### TASK DIRECTIONS
Output only the lines below from the one containing "to <572, 75>" to the one containing "to <638, 103>", exactly as written, both ends kept.

### RECORDS TO USE
——

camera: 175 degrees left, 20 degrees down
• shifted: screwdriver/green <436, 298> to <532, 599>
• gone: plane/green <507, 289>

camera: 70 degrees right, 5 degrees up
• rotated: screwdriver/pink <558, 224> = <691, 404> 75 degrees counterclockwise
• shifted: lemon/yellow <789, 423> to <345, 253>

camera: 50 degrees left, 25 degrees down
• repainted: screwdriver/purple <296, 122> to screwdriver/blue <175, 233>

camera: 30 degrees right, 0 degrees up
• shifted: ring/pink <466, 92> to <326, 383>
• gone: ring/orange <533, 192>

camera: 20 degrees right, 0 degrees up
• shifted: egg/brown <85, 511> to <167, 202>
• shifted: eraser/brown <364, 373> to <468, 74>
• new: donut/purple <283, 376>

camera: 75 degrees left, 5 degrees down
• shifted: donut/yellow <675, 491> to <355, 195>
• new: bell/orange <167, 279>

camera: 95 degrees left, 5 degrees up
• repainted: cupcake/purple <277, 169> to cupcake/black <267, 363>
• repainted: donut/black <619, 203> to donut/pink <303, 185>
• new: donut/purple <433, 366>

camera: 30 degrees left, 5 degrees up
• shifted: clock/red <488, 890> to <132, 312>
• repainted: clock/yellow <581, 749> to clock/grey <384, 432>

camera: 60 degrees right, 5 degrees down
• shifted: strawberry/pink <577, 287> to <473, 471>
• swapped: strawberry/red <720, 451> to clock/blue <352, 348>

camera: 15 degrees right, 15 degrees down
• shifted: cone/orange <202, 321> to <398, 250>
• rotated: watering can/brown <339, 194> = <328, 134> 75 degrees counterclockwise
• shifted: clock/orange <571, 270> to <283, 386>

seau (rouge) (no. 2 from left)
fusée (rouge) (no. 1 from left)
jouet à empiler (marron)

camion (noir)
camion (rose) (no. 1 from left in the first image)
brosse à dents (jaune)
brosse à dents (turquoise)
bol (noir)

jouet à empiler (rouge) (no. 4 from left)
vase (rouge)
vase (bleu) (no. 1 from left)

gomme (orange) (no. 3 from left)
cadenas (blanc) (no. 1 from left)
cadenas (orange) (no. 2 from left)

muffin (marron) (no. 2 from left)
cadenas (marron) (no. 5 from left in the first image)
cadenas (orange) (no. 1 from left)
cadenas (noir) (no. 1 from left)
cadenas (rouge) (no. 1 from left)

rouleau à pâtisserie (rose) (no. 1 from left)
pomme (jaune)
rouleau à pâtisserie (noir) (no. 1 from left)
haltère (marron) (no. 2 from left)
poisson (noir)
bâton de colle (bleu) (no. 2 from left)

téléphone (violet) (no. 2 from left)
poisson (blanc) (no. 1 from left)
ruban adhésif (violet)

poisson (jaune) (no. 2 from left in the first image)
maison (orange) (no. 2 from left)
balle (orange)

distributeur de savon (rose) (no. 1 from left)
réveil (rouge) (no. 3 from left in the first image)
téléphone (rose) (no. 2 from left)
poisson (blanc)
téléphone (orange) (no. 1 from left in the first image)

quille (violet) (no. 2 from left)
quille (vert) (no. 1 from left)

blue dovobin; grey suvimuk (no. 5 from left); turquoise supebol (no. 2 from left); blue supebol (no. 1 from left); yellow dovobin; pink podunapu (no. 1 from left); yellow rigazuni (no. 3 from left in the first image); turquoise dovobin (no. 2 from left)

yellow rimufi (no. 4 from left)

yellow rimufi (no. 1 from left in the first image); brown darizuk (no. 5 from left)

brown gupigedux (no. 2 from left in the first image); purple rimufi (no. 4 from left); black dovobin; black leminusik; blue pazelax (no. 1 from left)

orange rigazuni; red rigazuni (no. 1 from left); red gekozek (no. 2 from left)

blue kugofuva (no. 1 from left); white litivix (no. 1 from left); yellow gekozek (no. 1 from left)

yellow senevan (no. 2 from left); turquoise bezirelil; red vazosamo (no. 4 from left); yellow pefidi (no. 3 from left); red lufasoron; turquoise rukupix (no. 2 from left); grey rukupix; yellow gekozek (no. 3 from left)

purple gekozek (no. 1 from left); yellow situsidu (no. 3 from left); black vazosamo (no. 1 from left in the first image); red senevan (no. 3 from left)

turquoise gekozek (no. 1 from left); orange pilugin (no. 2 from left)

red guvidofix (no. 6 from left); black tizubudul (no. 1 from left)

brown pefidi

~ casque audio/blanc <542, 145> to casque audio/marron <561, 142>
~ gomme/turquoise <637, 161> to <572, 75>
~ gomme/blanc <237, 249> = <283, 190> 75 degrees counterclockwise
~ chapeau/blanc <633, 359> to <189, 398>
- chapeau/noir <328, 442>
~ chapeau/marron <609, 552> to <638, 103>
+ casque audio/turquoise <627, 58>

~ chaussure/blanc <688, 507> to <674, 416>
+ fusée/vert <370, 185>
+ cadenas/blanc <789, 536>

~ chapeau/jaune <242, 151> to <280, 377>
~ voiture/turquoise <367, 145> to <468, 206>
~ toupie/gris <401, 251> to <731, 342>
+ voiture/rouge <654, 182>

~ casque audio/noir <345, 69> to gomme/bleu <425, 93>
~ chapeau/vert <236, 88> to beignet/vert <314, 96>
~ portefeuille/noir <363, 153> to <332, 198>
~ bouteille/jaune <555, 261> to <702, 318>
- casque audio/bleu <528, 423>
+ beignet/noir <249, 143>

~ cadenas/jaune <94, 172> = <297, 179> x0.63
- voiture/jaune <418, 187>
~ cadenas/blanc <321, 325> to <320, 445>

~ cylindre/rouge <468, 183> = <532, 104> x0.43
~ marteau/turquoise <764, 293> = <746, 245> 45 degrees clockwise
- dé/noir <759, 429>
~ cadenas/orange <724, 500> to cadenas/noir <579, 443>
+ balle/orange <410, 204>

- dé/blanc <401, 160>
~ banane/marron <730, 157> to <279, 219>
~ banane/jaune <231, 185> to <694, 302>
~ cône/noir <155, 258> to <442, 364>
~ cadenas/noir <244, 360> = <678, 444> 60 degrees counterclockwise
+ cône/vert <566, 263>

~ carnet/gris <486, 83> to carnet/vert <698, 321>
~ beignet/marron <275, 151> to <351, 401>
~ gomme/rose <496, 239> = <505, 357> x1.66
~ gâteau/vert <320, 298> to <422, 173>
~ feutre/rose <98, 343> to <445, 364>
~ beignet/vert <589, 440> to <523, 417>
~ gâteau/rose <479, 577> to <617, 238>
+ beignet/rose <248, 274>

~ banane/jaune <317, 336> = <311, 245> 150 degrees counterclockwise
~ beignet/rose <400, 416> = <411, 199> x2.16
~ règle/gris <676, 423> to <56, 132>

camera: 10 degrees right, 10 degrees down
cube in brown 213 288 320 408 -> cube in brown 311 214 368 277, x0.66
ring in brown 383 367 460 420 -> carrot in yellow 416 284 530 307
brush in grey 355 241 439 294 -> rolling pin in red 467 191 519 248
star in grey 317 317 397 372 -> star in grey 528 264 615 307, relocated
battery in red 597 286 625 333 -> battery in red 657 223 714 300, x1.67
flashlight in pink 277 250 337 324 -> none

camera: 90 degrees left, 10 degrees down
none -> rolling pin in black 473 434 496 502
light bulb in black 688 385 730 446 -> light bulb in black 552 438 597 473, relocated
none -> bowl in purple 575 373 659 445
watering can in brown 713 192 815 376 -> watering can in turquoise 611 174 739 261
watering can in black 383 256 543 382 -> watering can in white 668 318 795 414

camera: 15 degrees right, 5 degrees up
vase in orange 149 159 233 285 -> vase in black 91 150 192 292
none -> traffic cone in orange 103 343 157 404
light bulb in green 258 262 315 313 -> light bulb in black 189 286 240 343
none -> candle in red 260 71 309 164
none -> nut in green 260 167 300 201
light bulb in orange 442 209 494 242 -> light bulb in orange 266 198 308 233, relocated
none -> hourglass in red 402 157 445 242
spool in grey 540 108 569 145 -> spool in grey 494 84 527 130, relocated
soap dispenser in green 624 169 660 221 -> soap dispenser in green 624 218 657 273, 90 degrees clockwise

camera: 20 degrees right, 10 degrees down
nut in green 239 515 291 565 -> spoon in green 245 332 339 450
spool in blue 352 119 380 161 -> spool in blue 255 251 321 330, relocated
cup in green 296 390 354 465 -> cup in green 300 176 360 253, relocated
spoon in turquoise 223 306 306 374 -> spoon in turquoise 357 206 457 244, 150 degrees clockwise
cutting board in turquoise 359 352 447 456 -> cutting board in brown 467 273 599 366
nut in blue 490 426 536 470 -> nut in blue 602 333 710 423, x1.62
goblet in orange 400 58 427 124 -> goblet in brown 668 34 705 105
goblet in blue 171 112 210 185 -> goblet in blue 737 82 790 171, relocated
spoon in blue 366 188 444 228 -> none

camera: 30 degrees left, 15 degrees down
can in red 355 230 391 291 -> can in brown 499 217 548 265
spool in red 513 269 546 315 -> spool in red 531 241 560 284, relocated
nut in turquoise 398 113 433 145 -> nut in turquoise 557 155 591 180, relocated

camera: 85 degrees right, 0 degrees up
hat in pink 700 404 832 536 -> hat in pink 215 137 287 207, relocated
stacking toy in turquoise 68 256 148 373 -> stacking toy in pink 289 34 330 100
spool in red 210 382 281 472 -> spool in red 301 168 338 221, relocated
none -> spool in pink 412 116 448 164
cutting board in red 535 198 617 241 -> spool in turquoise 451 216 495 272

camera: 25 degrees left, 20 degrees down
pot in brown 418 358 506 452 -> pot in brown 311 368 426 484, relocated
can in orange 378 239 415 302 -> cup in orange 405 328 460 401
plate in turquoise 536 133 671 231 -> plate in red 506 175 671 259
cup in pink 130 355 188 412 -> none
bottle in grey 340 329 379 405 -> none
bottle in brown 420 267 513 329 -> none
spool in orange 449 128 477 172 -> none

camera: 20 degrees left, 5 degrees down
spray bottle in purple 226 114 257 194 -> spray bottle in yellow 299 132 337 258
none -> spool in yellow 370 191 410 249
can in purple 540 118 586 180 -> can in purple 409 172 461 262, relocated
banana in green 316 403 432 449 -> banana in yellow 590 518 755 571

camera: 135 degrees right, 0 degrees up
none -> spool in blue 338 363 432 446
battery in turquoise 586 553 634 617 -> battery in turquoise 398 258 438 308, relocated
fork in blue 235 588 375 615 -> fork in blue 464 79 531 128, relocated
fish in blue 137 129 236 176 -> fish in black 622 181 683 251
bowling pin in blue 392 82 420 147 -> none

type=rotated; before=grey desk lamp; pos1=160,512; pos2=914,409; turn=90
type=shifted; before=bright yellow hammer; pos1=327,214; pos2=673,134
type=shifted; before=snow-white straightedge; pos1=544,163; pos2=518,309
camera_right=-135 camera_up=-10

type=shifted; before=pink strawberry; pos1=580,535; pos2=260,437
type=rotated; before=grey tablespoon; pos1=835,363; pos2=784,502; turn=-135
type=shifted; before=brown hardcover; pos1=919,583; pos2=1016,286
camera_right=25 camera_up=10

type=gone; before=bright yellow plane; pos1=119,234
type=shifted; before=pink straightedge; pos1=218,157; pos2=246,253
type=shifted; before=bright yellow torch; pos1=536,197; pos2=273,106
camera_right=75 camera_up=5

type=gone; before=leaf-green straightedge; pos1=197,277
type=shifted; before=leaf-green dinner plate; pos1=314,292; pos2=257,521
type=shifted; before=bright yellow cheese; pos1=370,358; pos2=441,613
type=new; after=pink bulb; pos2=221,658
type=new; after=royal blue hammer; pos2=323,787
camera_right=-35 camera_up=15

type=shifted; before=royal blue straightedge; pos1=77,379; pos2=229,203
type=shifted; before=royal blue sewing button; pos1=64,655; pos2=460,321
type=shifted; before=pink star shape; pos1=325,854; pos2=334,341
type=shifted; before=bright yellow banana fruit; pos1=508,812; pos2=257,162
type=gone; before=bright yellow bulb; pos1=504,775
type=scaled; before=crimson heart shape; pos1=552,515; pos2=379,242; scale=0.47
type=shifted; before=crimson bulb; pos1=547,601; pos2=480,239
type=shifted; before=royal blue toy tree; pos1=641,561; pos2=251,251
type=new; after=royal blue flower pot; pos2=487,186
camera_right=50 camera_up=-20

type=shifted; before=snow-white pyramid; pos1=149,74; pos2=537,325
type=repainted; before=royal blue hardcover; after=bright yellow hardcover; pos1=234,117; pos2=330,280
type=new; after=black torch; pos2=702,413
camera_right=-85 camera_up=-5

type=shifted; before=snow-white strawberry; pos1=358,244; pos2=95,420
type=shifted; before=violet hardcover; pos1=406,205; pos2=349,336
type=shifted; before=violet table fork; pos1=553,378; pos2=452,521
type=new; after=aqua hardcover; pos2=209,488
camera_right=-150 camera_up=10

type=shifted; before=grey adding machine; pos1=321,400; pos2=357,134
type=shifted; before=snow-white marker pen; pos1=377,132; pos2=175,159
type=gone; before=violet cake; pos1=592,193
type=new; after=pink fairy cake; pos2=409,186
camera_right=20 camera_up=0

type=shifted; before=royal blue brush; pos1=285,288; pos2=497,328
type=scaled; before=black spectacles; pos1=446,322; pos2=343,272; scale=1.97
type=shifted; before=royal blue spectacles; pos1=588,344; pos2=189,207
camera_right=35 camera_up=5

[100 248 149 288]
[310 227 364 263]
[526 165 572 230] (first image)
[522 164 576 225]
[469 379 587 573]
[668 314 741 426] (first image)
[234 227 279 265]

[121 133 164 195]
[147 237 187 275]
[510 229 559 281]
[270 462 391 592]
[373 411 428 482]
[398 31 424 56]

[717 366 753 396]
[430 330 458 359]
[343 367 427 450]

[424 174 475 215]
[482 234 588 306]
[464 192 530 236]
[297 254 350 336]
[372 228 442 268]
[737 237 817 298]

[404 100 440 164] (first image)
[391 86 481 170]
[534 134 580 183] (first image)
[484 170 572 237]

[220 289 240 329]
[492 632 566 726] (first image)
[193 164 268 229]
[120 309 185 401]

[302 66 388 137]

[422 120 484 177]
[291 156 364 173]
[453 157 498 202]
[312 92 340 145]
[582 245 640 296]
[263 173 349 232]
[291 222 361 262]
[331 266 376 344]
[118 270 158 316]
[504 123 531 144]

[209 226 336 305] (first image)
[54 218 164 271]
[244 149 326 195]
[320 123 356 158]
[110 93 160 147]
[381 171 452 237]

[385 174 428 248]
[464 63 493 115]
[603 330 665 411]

——

### COMPLETED TASK
~ gomme/turquoise <637, 161> to <572, 75>
~ gomme/blanc <237, 249> = <283, 190> 75 degrees counterclockwise
~ chapeau/blanc <633, 359> to <189, 398>
- chapeau/noir <328, 442>
~ chapeau/marron <609, 552> to <638, 103>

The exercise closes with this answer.